* **What the task asks**: Your output should be the lines of the entries below, exactly, from the first one through the line that holds "(147, 246) = (844, 188): pink".

==== Input records

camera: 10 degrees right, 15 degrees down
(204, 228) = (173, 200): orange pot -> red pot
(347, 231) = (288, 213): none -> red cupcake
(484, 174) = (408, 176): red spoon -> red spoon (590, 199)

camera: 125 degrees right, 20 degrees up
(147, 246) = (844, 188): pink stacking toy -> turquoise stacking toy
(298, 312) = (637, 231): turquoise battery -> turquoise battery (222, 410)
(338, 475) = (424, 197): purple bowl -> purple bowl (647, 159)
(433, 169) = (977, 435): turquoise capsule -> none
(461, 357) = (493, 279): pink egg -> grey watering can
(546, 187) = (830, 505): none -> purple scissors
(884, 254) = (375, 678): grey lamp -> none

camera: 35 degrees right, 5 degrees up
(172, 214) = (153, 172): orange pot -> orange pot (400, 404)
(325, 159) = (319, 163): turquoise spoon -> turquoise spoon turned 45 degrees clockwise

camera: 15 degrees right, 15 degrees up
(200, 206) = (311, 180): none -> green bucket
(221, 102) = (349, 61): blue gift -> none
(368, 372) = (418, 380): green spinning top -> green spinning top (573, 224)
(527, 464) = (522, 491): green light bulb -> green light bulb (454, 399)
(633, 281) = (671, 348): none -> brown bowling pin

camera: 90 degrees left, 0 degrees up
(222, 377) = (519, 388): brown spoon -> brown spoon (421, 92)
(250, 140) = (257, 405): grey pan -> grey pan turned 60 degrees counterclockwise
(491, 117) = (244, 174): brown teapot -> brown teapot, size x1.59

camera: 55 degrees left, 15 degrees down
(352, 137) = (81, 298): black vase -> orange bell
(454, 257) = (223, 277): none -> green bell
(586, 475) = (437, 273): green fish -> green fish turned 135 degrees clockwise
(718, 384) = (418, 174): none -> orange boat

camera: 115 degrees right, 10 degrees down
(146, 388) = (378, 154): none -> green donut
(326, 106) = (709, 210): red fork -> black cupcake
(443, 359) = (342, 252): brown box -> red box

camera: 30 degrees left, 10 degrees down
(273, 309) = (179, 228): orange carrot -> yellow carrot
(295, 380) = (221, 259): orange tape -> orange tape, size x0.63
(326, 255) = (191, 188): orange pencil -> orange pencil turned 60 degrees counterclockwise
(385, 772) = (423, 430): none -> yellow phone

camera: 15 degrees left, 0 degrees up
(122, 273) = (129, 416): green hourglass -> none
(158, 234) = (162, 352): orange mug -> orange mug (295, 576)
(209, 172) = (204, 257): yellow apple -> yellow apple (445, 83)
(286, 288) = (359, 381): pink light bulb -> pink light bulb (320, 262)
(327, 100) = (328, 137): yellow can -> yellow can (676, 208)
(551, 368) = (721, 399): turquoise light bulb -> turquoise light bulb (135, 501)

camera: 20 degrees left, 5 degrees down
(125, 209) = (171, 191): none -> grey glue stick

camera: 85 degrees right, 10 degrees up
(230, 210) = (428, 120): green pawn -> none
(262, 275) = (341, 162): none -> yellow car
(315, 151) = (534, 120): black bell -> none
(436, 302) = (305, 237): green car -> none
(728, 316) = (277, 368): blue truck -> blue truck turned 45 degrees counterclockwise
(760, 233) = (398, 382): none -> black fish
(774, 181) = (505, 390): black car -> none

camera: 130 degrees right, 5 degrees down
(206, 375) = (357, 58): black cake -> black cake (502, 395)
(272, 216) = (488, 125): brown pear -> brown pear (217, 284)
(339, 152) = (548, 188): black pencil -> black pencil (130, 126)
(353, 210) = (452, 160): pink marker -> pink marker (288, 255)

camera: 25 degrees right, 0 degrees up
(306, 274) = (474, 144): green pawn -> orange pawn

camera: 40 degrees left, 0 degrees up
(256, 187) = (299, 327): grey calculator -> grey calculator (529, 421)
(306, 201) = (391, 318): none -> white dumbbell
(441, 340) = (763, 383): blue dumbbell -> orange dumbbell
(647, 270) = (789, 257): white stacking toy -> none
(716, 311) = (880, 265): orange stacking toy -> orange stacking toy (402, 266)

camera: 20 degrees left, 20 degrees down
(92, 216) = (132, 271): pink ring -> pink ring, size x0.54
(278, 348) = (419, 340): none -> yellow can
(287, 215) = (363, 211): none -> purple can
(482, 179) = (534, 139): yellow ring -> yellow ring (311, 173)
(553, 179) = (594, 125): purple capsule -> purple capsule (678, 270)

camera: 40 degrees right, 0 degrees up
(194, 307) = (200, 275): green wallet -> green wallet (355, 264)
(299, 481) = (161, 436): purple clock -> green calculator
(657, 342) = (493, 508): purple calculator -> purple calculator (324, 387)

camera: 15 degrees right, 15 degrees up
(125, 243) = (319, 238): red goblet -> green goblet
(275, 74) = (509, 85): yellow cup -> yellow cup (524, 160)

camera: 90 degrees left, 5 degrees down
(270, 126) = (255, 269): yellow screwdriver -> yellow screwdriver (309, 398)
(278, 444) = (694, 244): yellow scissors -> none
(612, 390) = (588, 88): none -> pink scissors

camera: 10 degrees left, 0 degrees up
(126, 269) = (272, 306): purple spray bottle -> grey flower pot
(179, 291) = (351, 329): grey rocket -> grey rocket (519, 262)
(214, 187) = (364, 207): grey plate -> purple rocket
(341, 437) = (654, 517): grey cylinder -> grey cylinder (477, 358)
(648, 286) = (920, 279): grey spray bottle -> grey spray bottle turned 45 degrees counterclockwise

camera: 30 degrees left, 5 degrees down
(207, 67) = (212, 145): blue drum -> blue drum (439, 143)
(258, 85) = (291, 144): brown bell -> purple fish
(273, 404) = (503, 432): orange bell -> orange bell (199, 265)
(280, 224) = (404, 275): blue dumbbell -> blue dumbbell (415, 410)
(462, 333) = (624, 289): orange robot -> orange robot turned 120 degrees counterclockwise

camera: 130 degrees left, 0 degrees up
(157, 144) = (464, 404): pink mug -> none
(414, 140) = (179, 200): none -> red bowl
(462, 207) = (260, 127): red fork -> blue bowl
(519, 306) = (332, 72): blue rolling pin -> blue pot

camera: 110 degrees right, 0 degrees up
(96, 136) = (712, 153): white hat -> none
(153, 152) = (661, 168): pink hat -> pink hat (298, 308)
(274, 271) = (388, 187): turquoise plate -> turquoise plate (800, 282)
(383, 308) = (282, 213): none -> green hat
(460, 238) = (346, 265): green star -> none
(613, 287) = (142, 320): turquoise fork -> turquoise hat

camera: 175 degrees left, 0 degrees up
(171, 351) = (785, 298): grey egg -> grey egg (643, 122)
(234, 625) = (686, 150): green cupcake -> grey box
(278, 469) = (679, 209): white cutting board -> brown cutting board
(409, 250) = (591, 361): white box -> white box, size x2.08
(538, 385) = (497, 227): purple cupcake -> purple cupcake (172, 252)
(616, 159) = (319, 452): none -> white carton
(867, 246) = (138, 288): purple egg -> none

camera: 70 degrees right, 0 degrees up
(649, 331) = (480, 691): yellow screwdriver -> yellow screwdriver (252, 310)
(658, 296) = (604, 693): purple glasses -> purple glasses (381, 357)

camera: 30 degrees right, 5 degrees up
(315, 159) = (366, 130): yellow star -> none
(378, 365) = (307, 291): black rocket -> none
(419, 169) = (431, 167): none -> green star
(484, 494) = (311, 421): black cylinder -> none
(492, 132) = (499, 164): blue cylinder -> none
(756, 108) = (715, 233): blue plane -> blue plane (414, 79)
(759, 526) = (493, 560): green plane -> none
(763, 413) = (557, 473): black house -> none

========

* **Result below**:
camera: 10 degrees right, 15 degrees down
(204, 228) = (173, 200): orange pot -> red pot
(347, 231) = (288, 213): none -> red cupcake
(484, 174) = (408, 176): red spoon -> red spoon (590, 199)

camera: 125 degrees right, 20 degrees up
(147, 246) = (844, 188): pink stacking toy -> turquoise stacking toy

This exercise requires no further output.